*WHAT IS EXPECTED:*
Output each record below exactly as it stands, leaving out the pictures.

Stored items

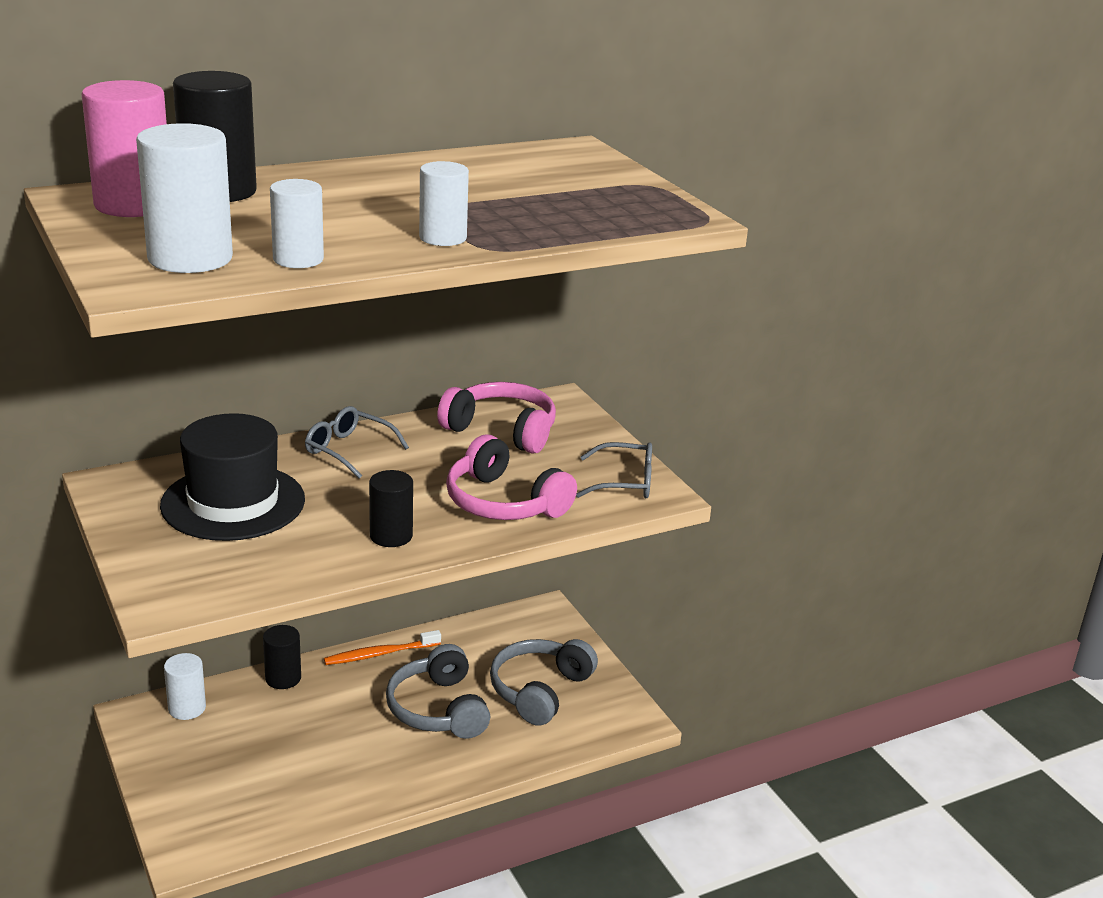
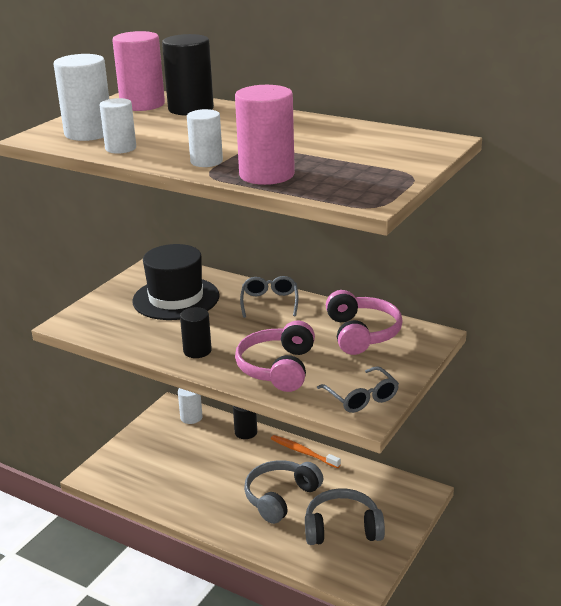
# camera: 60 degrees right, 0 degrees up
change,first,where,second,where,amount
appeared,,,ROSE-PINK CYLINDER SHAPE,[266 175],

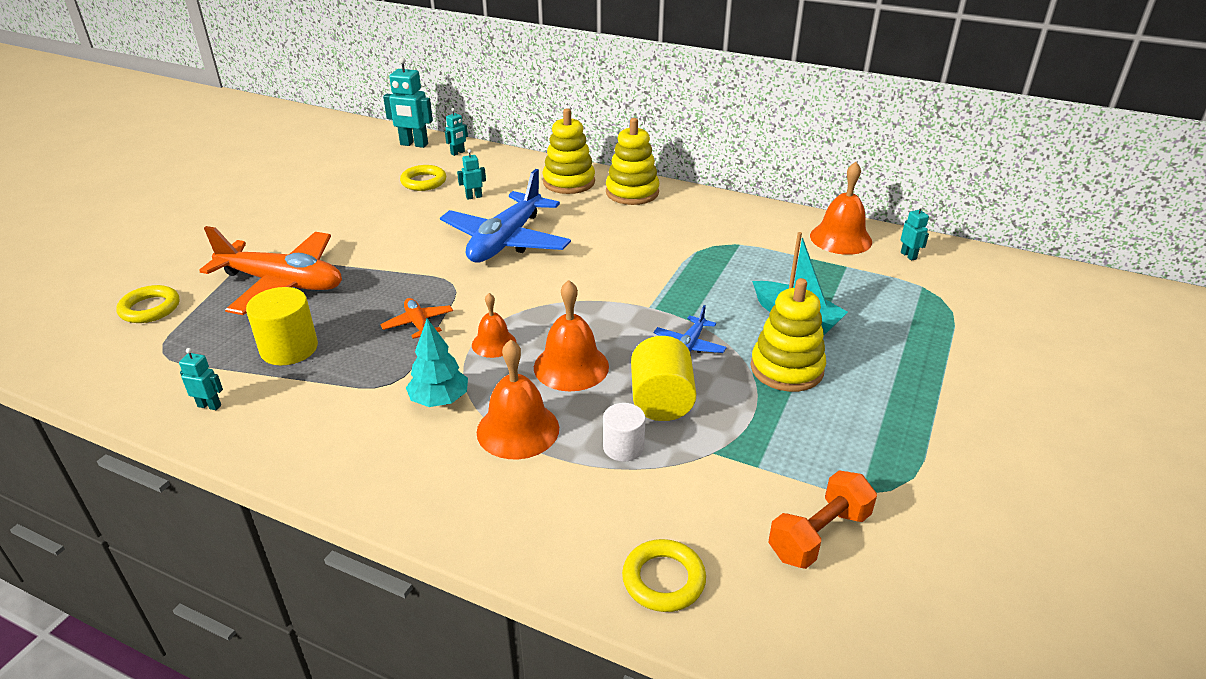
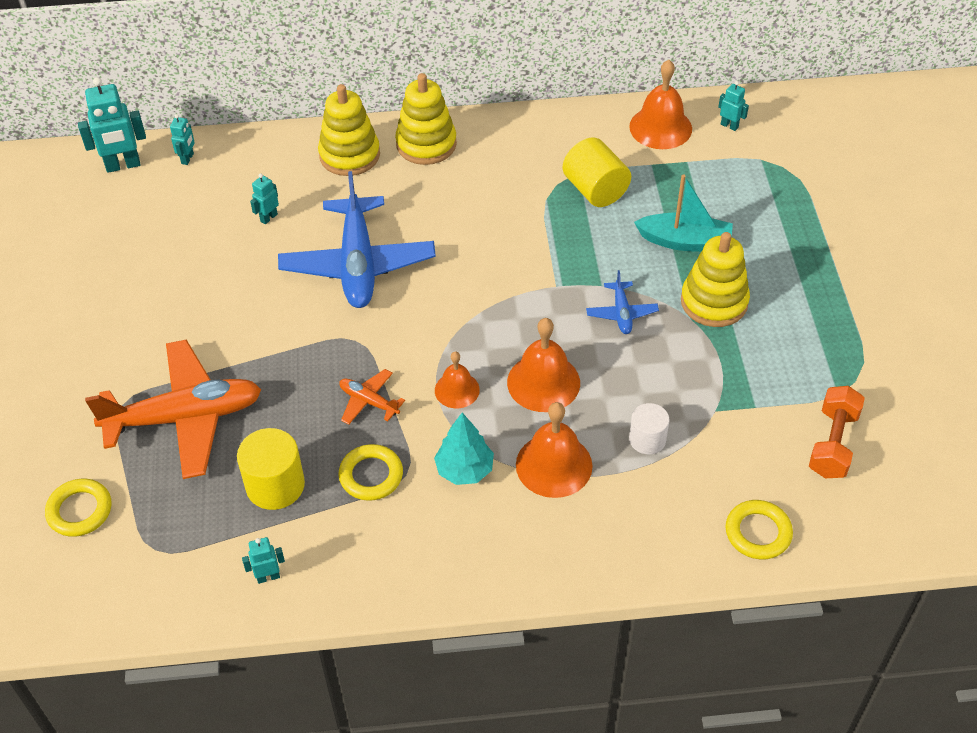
# camera: 30 degrees left, 15 degrees up
change,first,where,second,where,amount
relocated,BRIGHT YELLOW HOOP,[423 182],,[371 475],
relocated,BRIGHT YELLOW CYLINDER SHAPE,[661 401],,[595 190],

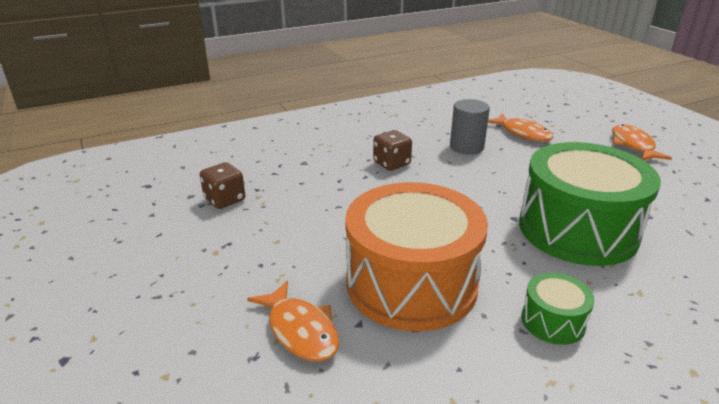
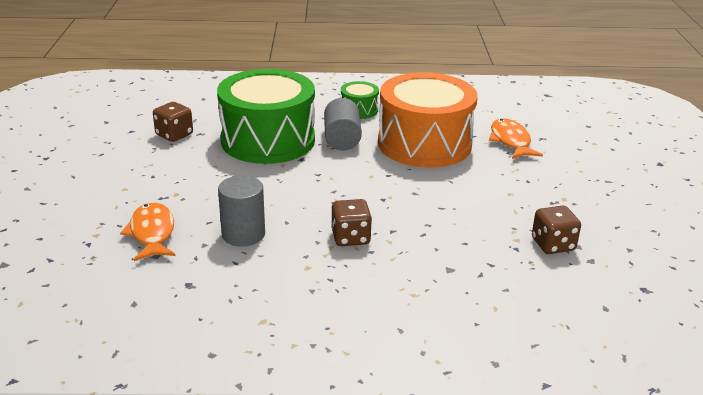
# camera: 155 degrees left, 0 degrees up
change,first,where,second,where,amount
appeared,,,RUSSET DIE,[174 135],
appeared,,,GREY CYLINDER SHAPE,[342 139],
missing,ORANGE-COLOURED FISH FIGURE,[633 145],,,

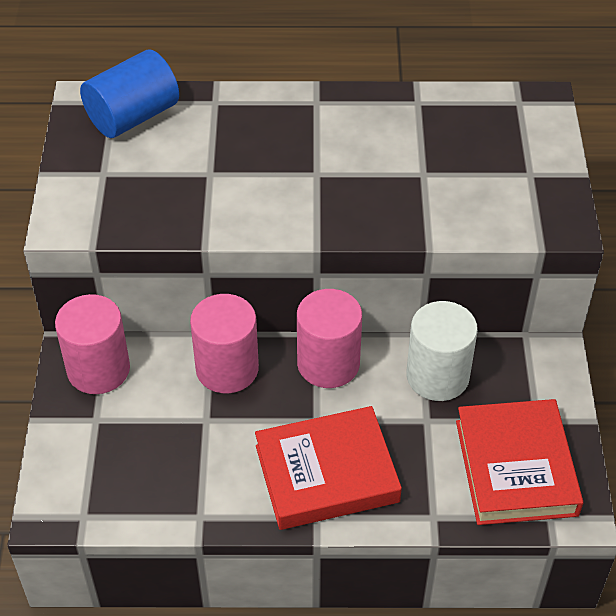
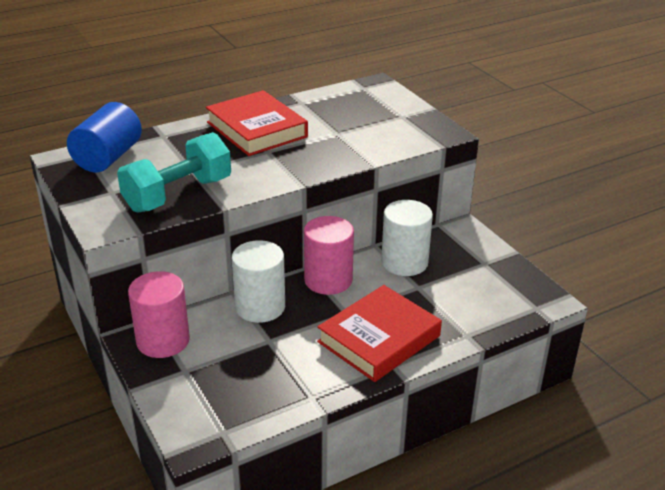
# camera: 30 degrees left, 15 degrees down
change,first,where,second,where,amount
appeared,,,TEAL FREE WEIGHT,[178 195],
relocated,SCARLET BOOK,[515 467],,[256 129],
colour,ROSE-PINK CYLINDER SHAPE,[227 368],PURE WHITE CYLINDER SHAPE,[260 307],

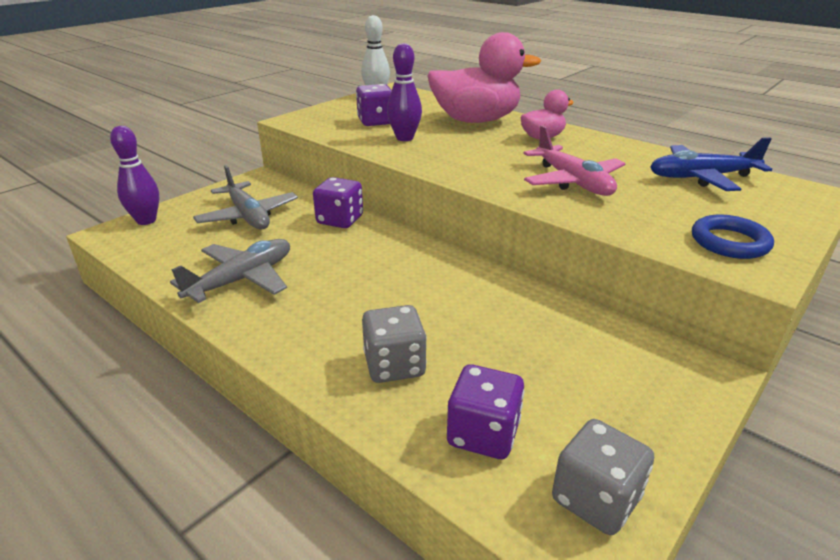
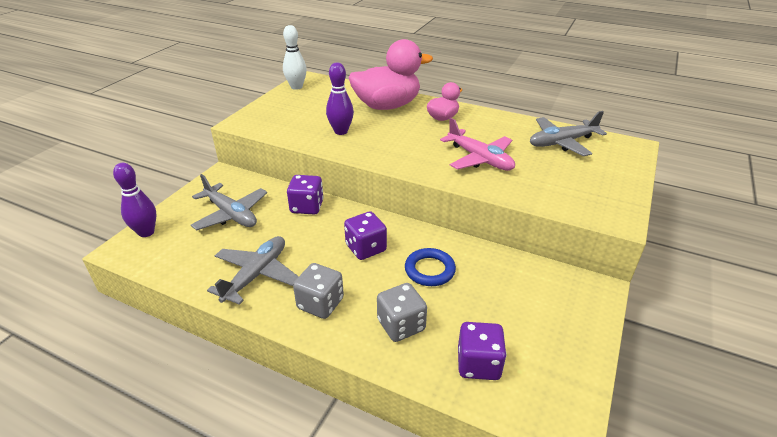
# camera: 15 degrees left, 5 degrees up
change,first,where,second,where,amount
relocated,GREY DIE,[595 499],,[320 304],
relocated,PURPLE DIE,[376 122],,[366 248],
relocated,COBALT HOOP,[729 242],,[429 270],
colour,COBALT TOY PLANE,[701 177],GREY TOY PLANE,[562 142],

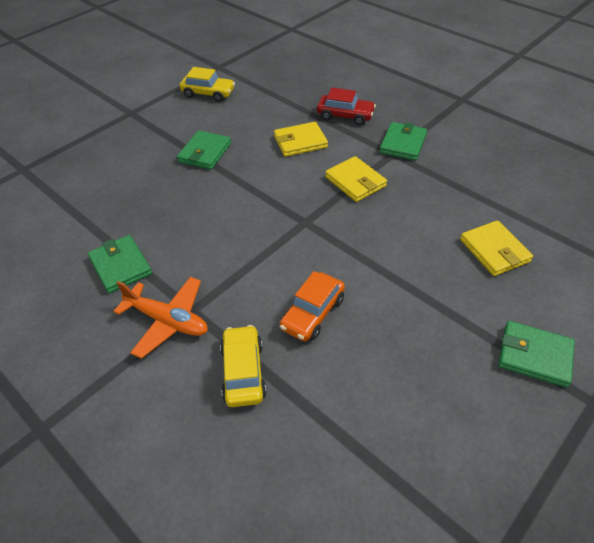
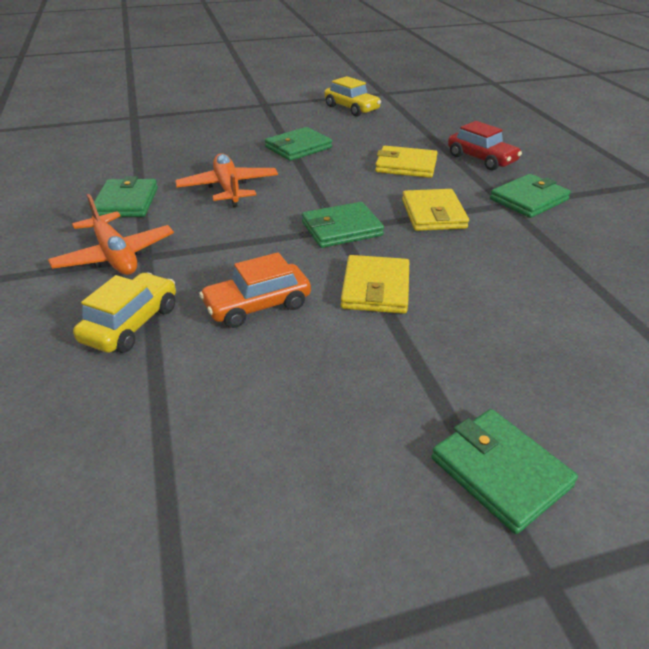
# camera: 30 degrees right, 10 degrees down
change,first,where,second,where,amount
appeared,,,ORANGE-COLOURED TOY PLANE,[228 188],
appeared,,,LEAF-GREEN BILLFOLD,[341 229],
relocated,BRIGHT YELLOW BILLFOLD,[494 250],,[375 288],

*ANSWER SPACE:*
# camera: 60 degrees right, 0 degrees up
change,first,where,second,where,amount
appeared,,,ROSE-PINK CYLINDER SHAPE,[266 175],

# camera: 30 degrees left, 15 degrees up
change,first,where,second,where,amount
relocated,BRIGHT YELLOW HOOP,[423 182],,[371 475],
relocated,BRIGHT YELLOW CYLINDER SHAPE,[661 401],,[595 190],

# camera: 155 degrees left, 0 degrees up
change,first,where,second,where,amount
appeared,,,RUSSET DIE,[174 135],
appeared,,,GREY CYLINDER SHAPE,[342 139],
missing,ORANGE-COLOURED FISH FIGURE,[633 145],,,

# camera: 30 degrees left, 15 degrees down
change,first,where,second,where,amount
appeared,,,TEAL FREE WEIGHT,[178 195],
relocated,SCARLET BOOK,[515 467],,[256 129],
colour,ROSE-PINK CYLINDER SHAPE,[227 368],PURE WHITE CYLINDER SHAPE,[260 307],

# camera: 15 degrees left, 5 degrees up
change,first,where,second,where,amount
relocated,GREY DIE,[595 499],,[320 304],
relocated,PURPLE DIE,[376 122],,[366 248],
relocated,COBALT HOOP,[729 242],,[429 270],
colour,COBALT TOY PLANE,[701 177],GREY TOY PLANE,[562 142],

# camera: 30 degrees right, 10 degrees down
change,first,where,second,where,amount
appeared,,,ORANGE-COLOURED TOY PLANE,[228 188],
appeared,,,LEAF-GREEN BILLFOLD,[341 229],
relocated,BRIGHT YELLOW BILLFOLD,[494 250],,[375 288],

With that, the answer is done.